REQUIRED WORK: Every line below should come back exactly as written, though the pictures stay out.

[[ DATA RECORDS open ]]

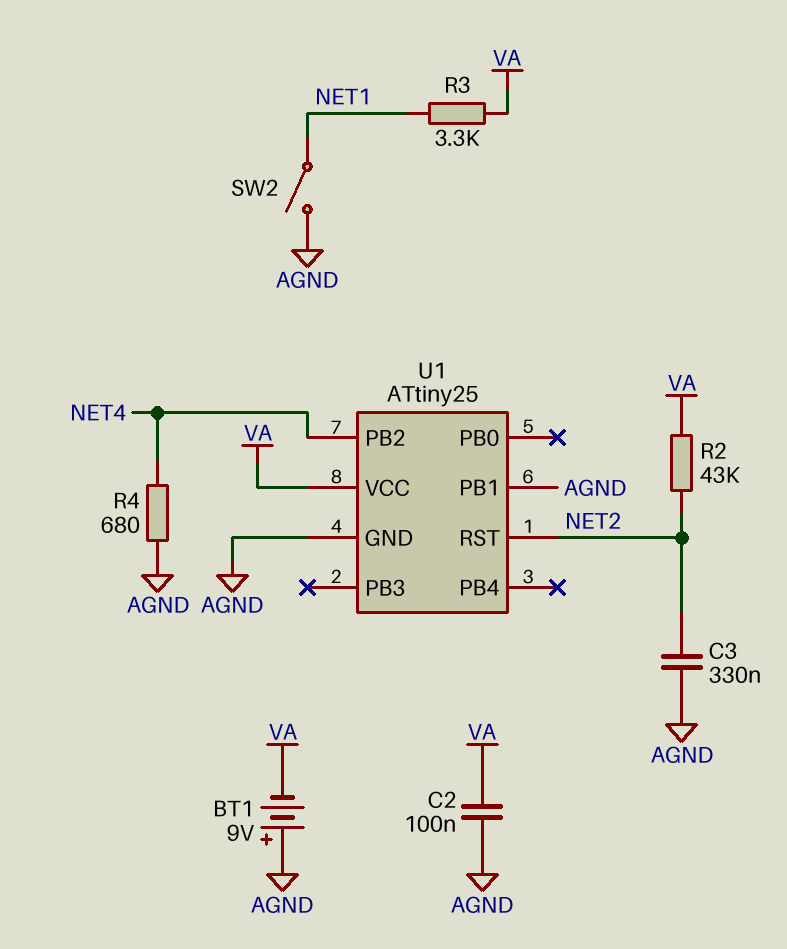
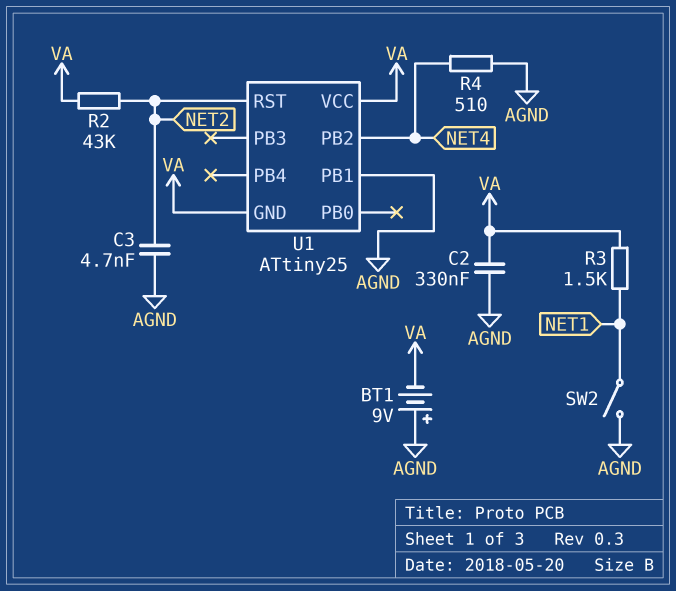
C2: 100nF (AGND, VA) -> 330nF (AGND, VA)
C3: 330nF (AGND, NET2) -> 4.7nF (AGND, NET2)
R3: 3.3k (NET1, VA) -> 1.5k (NET1, VA)
R4: 680 (AGND, NET4) -> 510 (AGND, NET4)
U1 pin GND: AGND -> VA

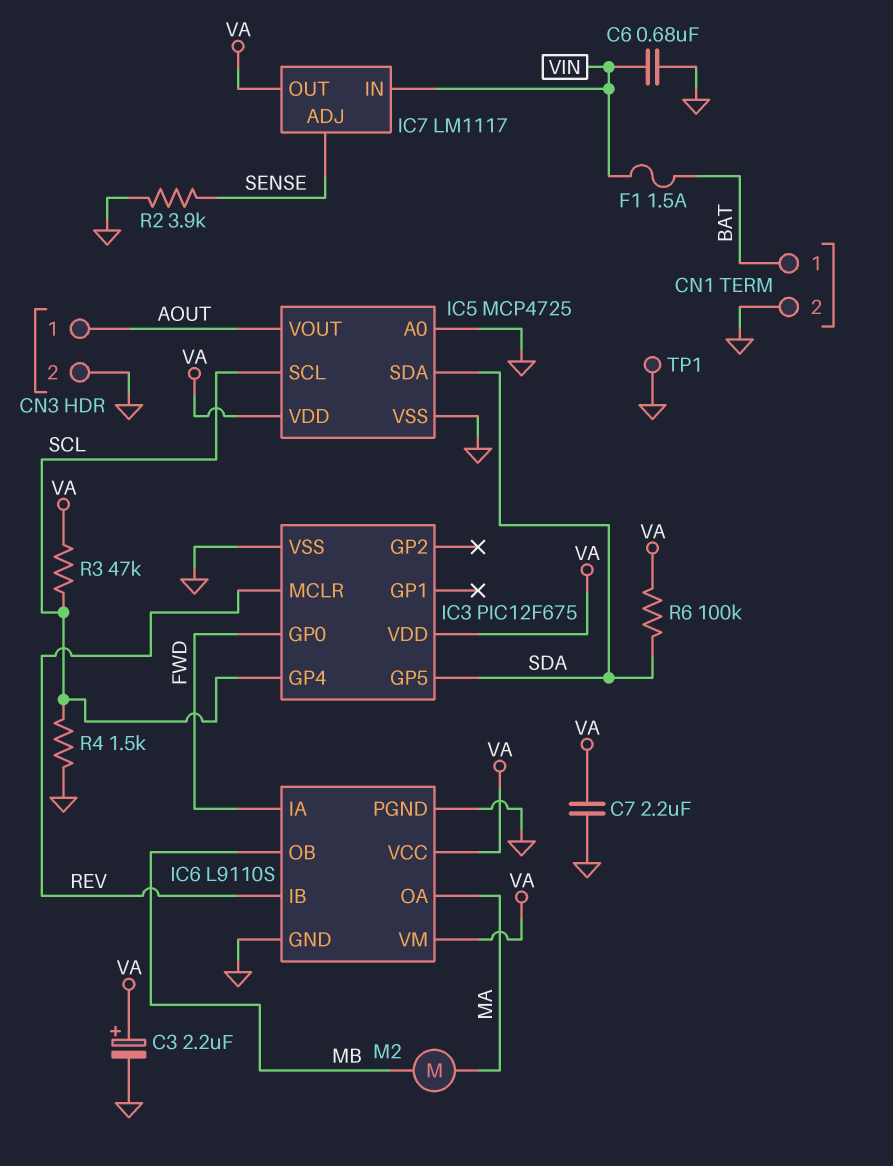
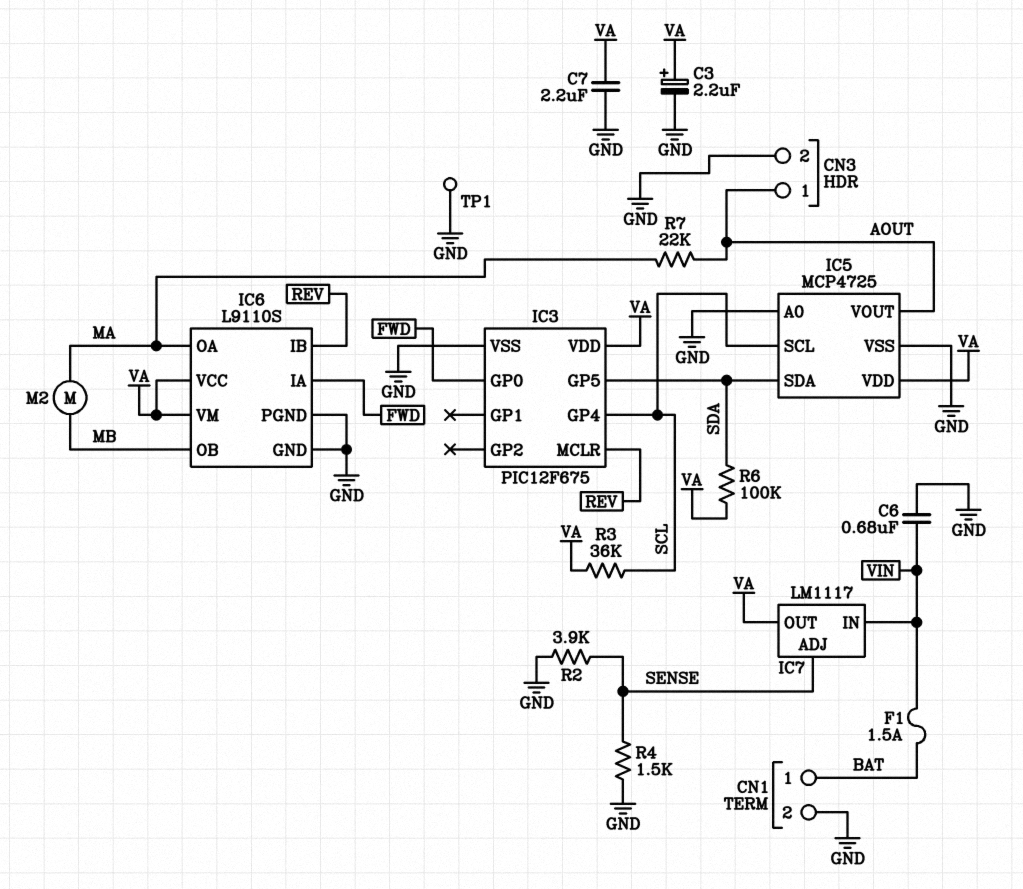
R3: 47k (SCL, VA) -> 36k (SCL, VA)
R4: 1.5k (GND, SCL) -> 1.5k (GND, SENSE)
R7: none -> 22k (AOUT, MA)

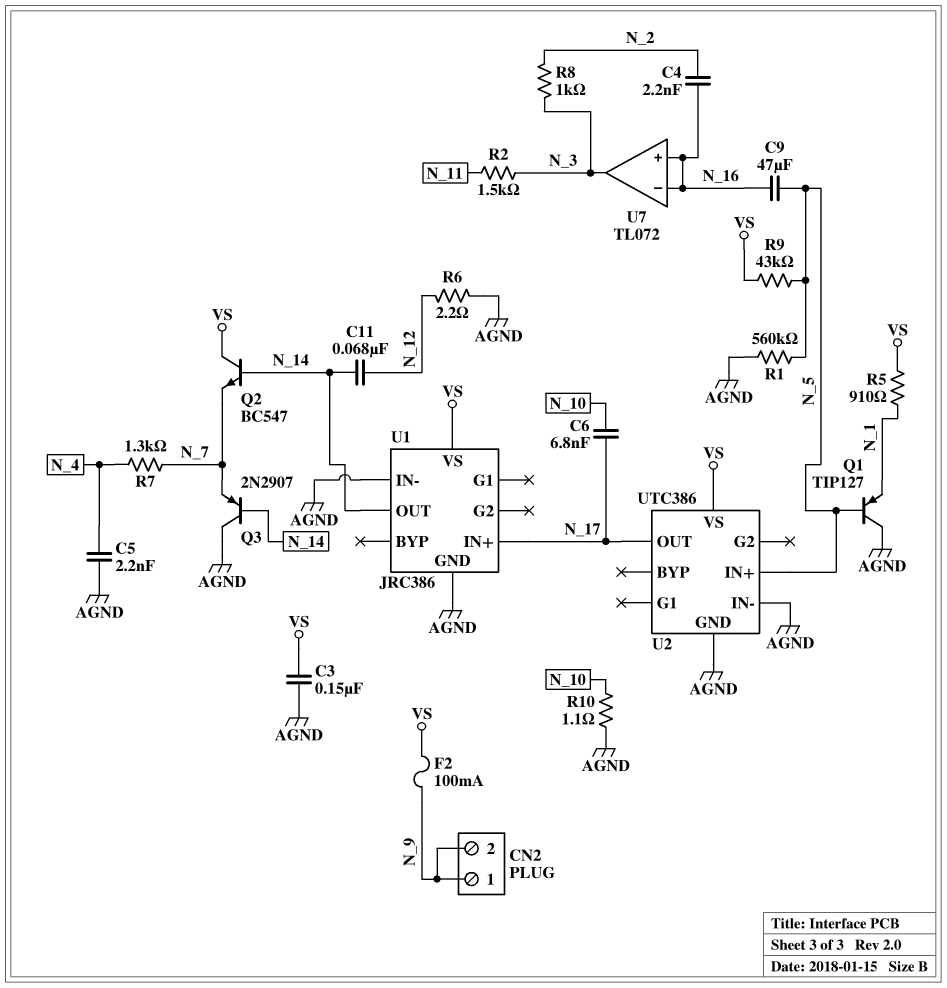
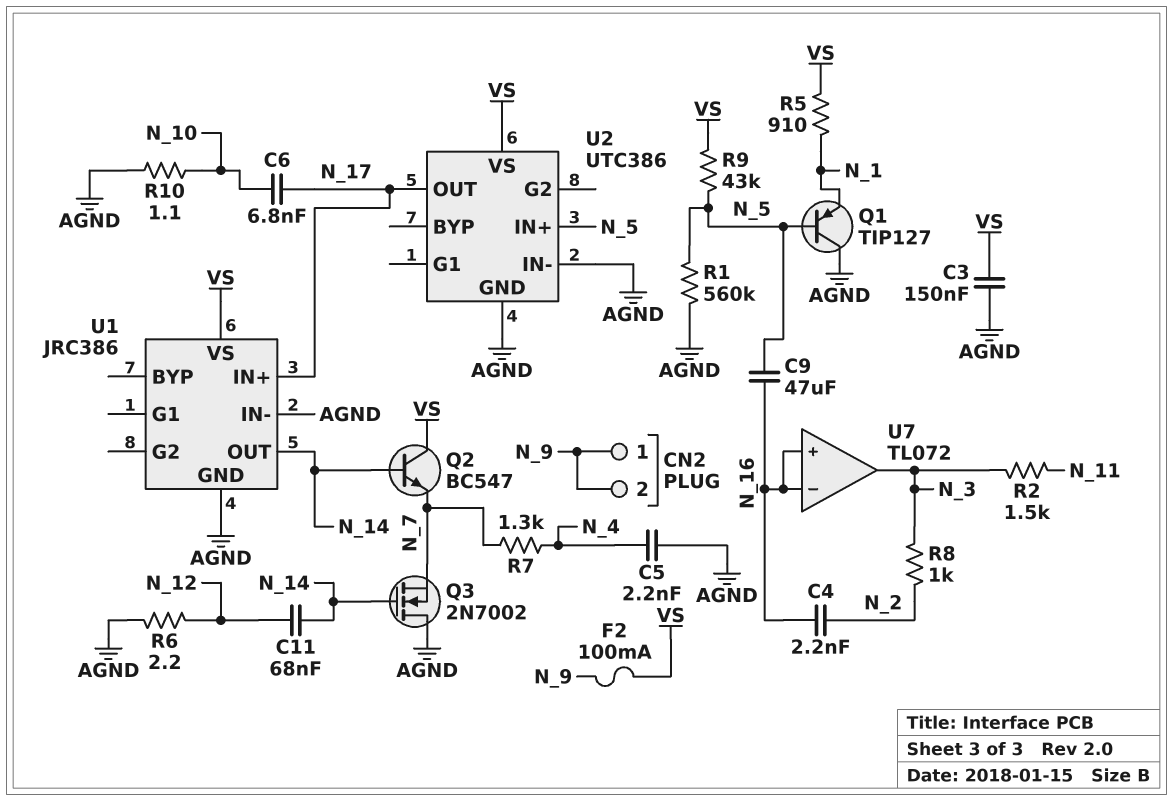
Q3: PNP 2N2907 (B N_14, C AGND, E N_7) -> NMOS 2N7002 (G N_14, D AGND, S N_7)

[[ DATA RECORDS closed ]]

RESPONSE BELOW:
C2: 100nF (AGND, VA) -> 330nF (AGND, VA)
C3: 330nF (AGND, NET2) -> 4.7nF (AGND, NET2)
R3: 3.3k (NET1, VA) -> 1.5k (NET1, VA)
R4: 680 (AGND, NET4) -> 510 (AGND, NET4)
U1 pin GND: AGND -> VA

R3: 47k (SCL, VA) -> 36k (SCL, VA)
R4: 1.5k (GND, SCL) -> 1.5k (GND, SENSE)
R7: none -> 22k (AOUT, MA)

Q3: PNP 2N2907 (B N_14, C AGND, E N_7) -> NMOS 2N7002 (G N_14, D AGND, S N_7)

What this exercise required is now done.